**What to do**
Copy every entry exactly as it reads and exclude whatever pictures appear.

(Object tracking records)
○ ○ ○ ○ ○ ○ ○
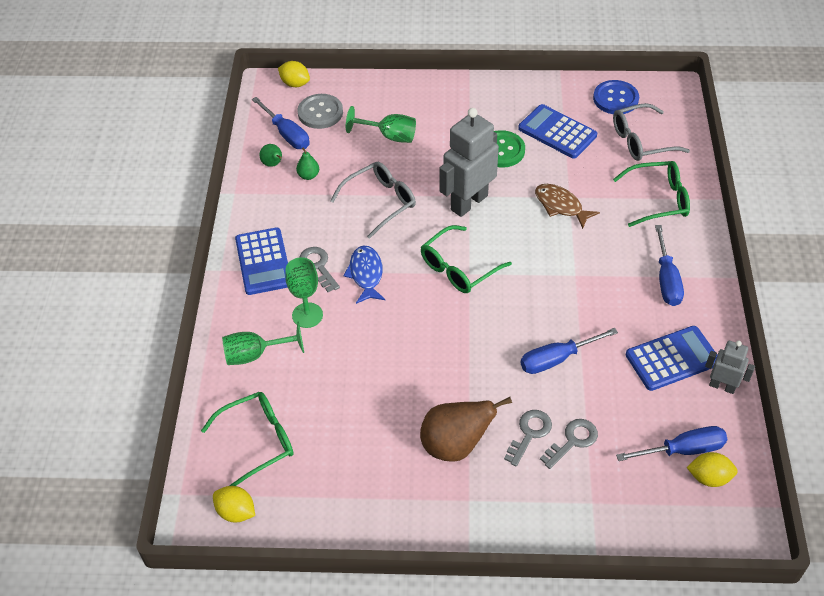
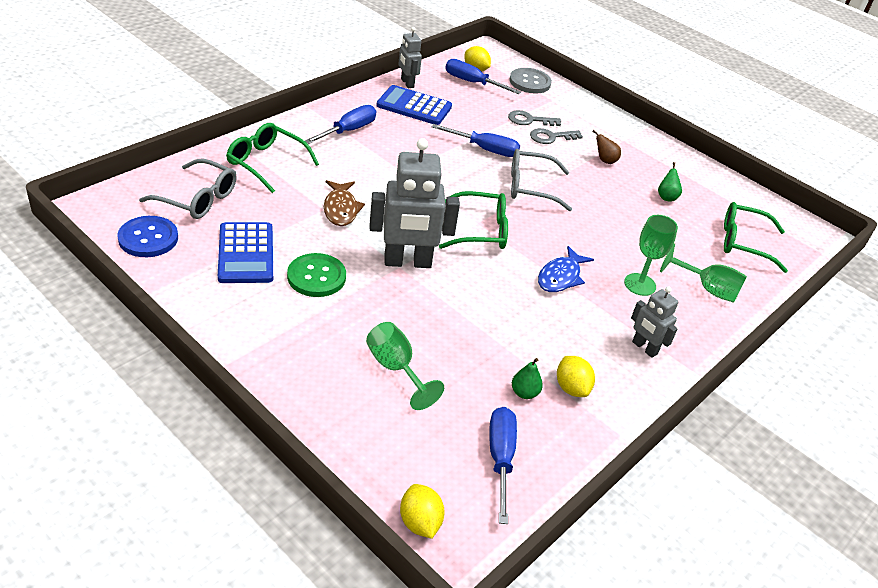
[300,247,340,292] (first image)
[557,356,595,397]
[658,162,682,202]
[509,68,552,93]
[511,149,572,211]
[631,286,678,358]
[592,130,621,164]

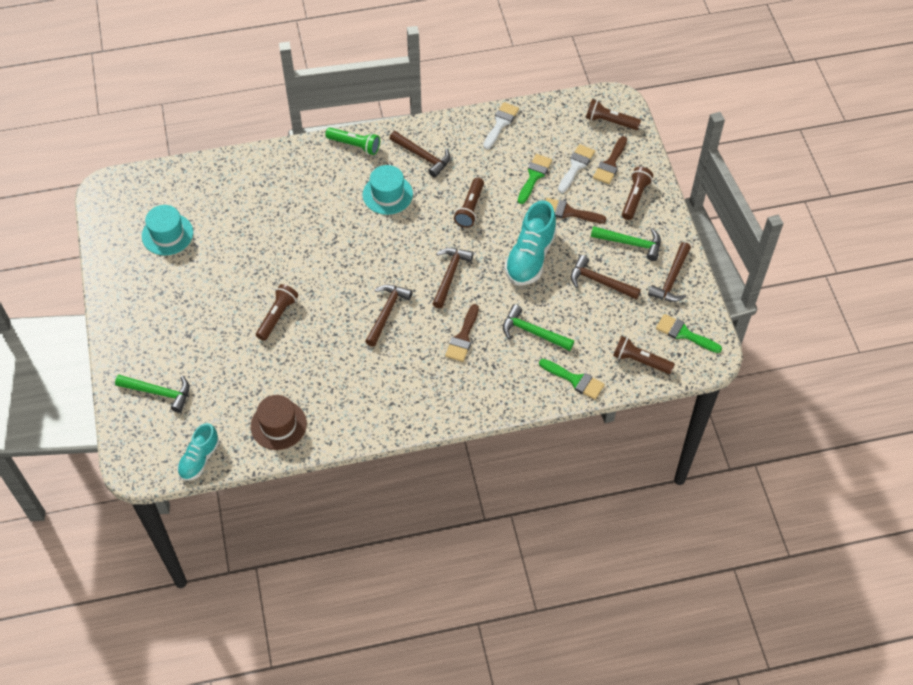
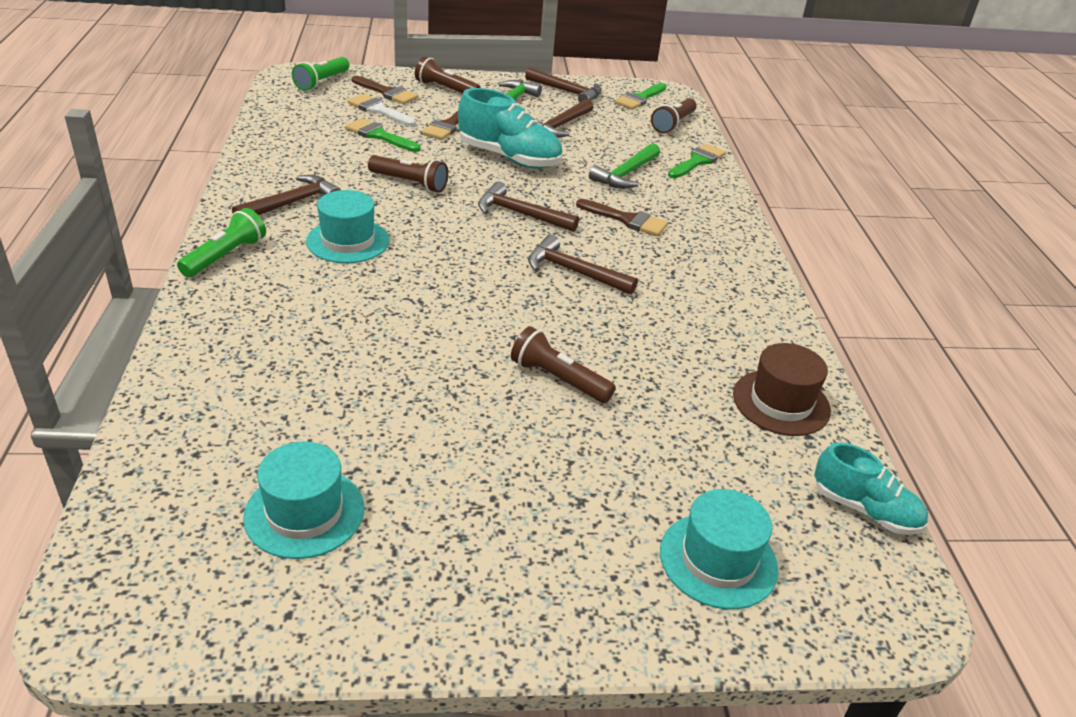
[483,102,519,150] (first image)
[660,489,779,609]
[292,57,349,91]

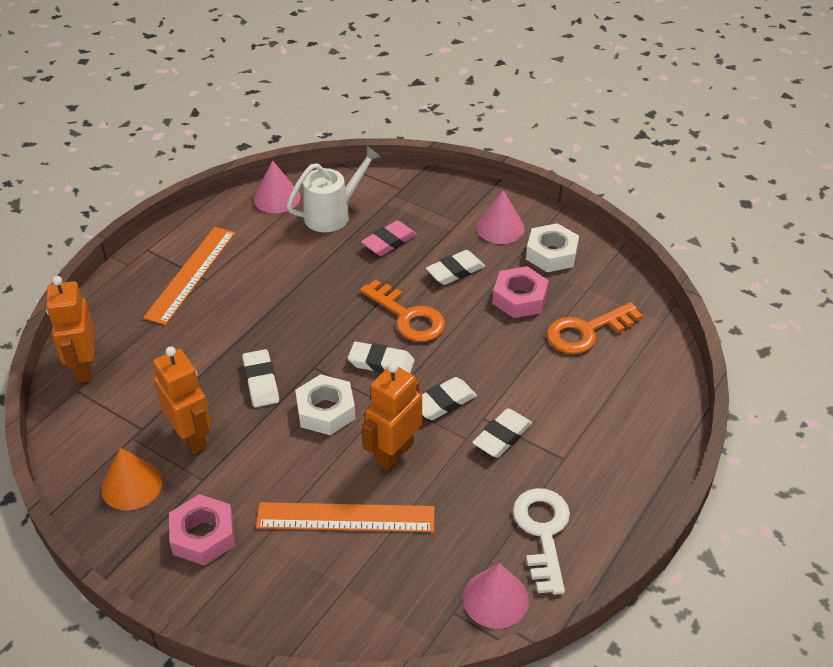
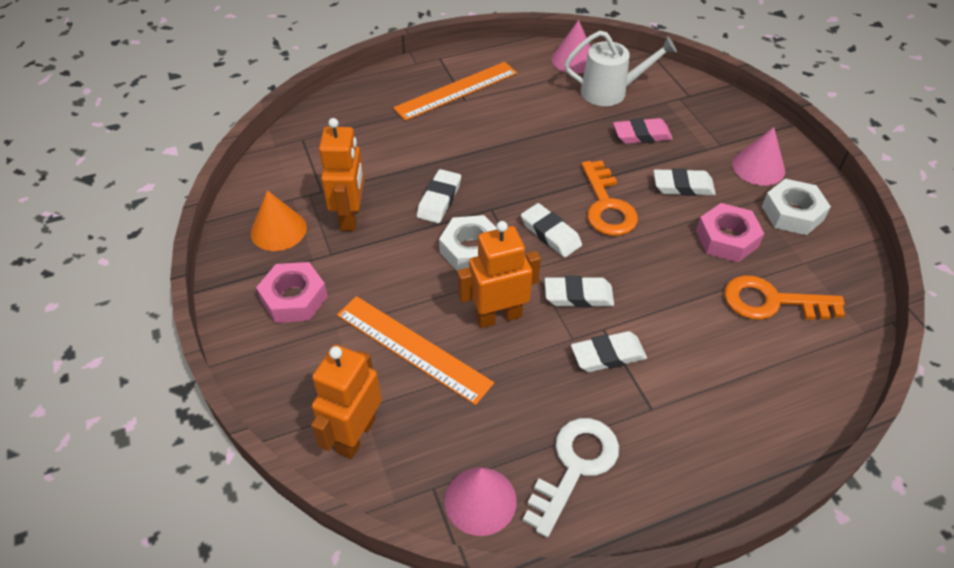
[311,345,382,459]

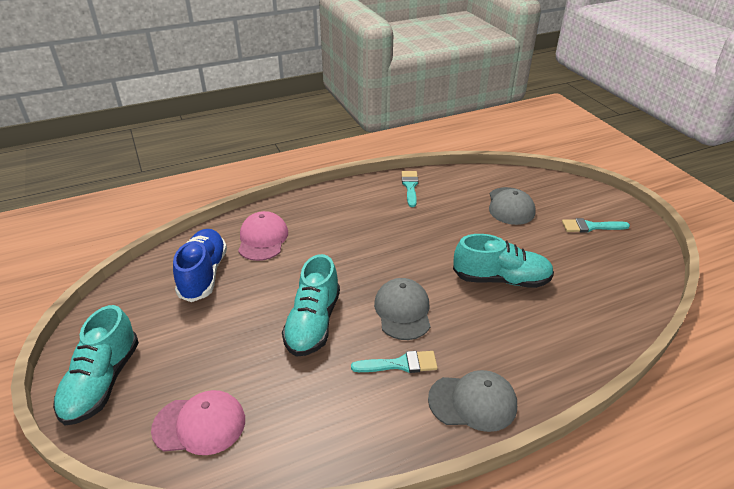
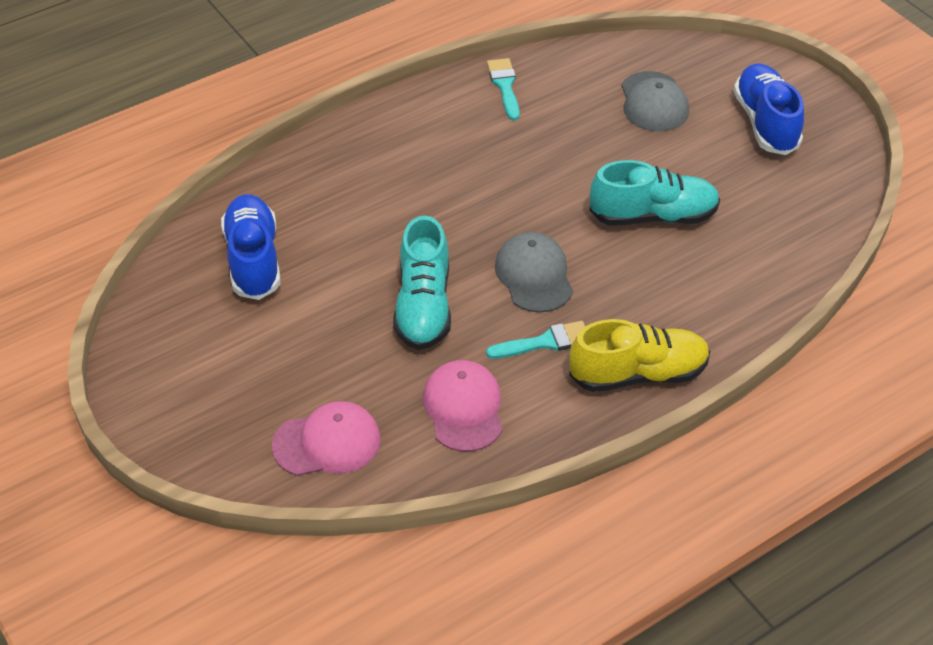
[53,305,139,425] (first image)
[423,360,502,452]
[569,319,710,392]
[734,63,804,155]

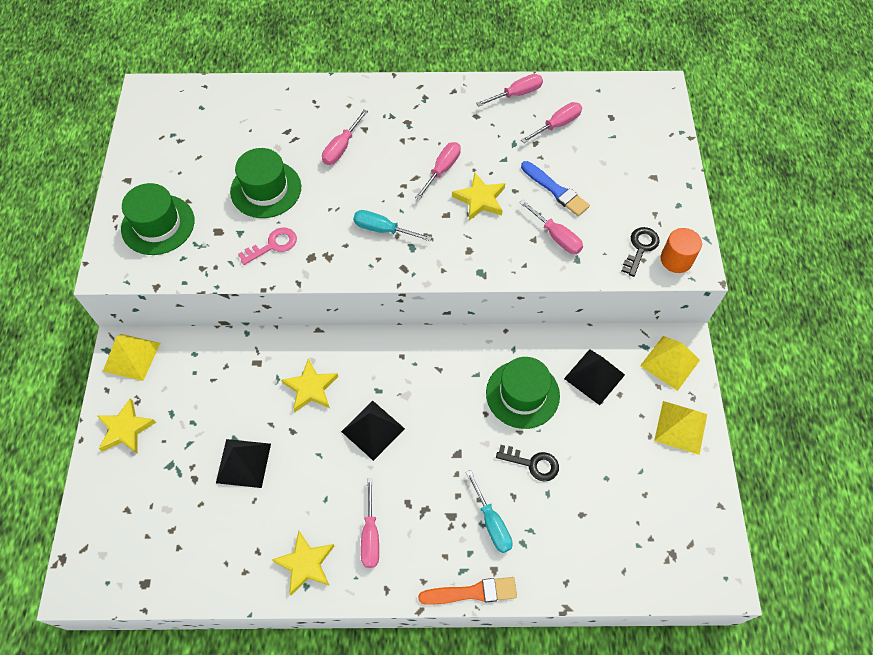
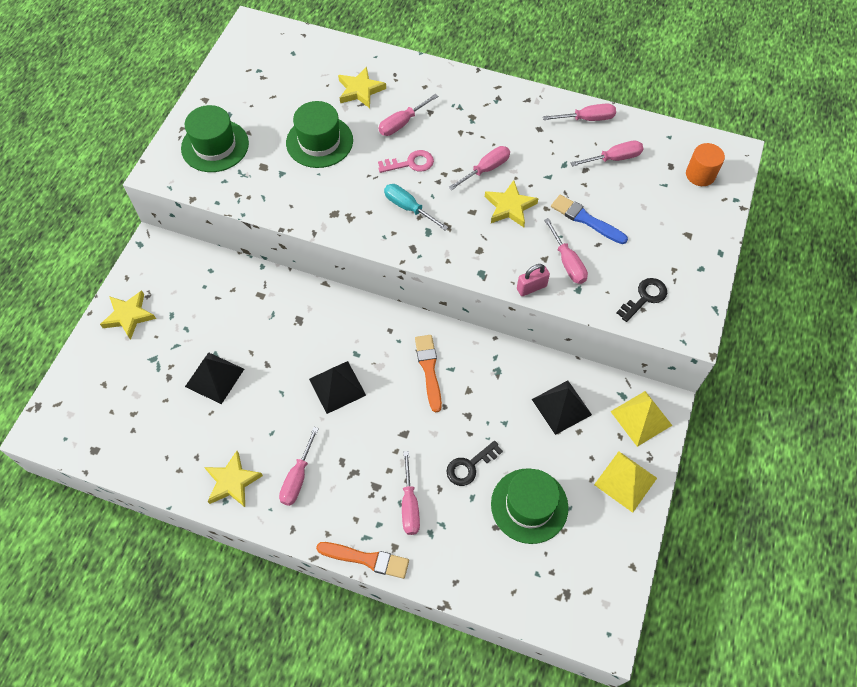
[103,334,160,381] (first image)
[415,335,442,413]
[517,264,550,296]
[378,150,434,173]
[338,66,386,108]
[491,468,568,544]
[686,143,725,186]
[402,451,420,535]
[446,441,503,486]
[551,195,628,244]

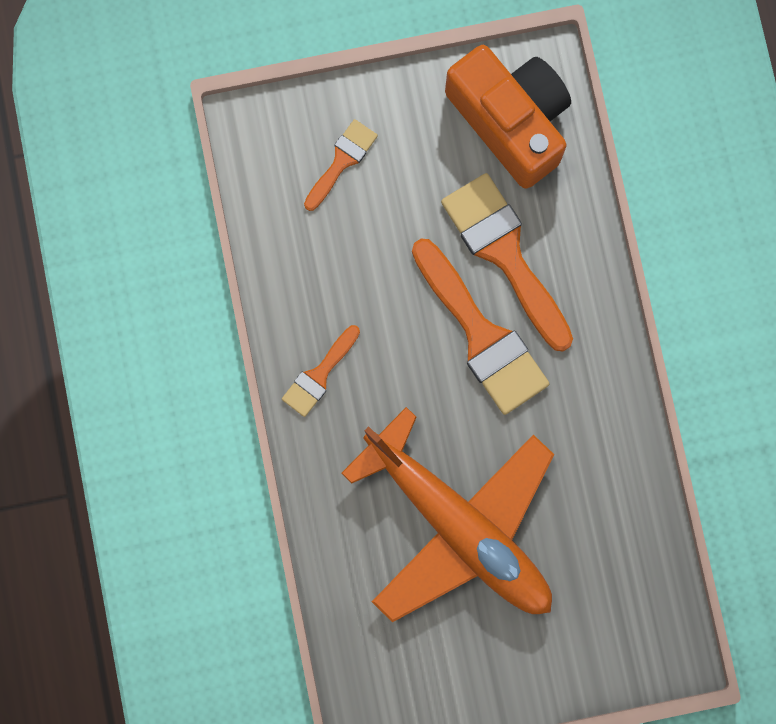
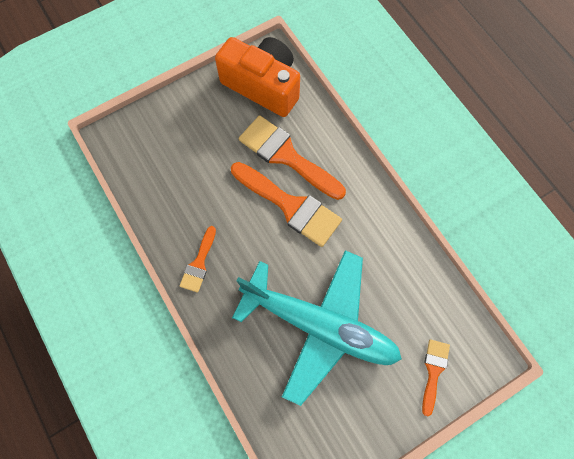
[422,339,450,416]
[232,250,402,406]

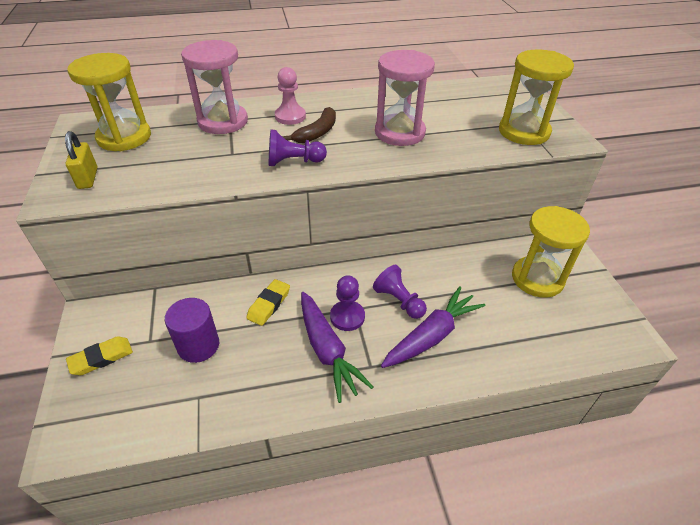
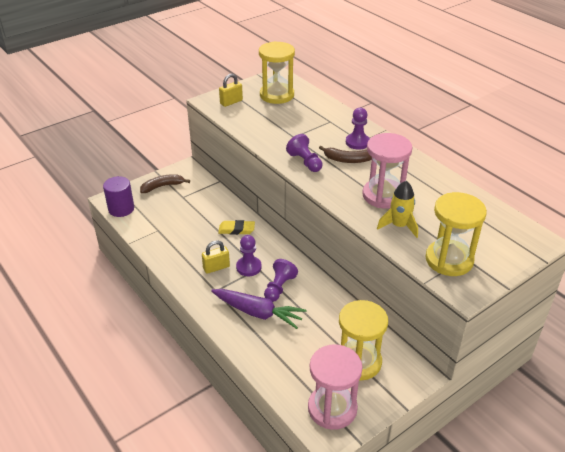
[377,181,418,238]
[103,176,134,217]
[308,344,363,430]
[140,174,190,193]
[202,240,230,274]
[346,108,370,149]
○ ○ ○ ○ ○ ○ ○
**Response to this exercise**
[300,247,340,292] (first image)
[557,356,595,397]
[658,162,682,202]
[509,68,552,93]
[511,149,572,211]
[631,286,678,358]
[592,130,621,164]

[483,102,519,150] (first image)
[660,489,779,609]
[292,57,349,91]

[311,345,382,459]

[53,305,139,425] (first image)
[423,360,502,452]
[569,319,710,392]
[734,63,804,155]

[103,334,160,381] (first image)
[415,335,442,413]
[517,264,550,296]
[378,150,434,173]
[338,66,386,108]
[491,468,568,544]
[686,143,725,186]
[402,451,420,535]
[446,441,503,486]
[551,195,628,244]

[422,339,450,416]
[232,250,402,406]

[377,181,418,238]
[103,176,134,217]
[308,344,363,430]
[140,174,190,193]
[202,240,230,274]
[346,108,370,149]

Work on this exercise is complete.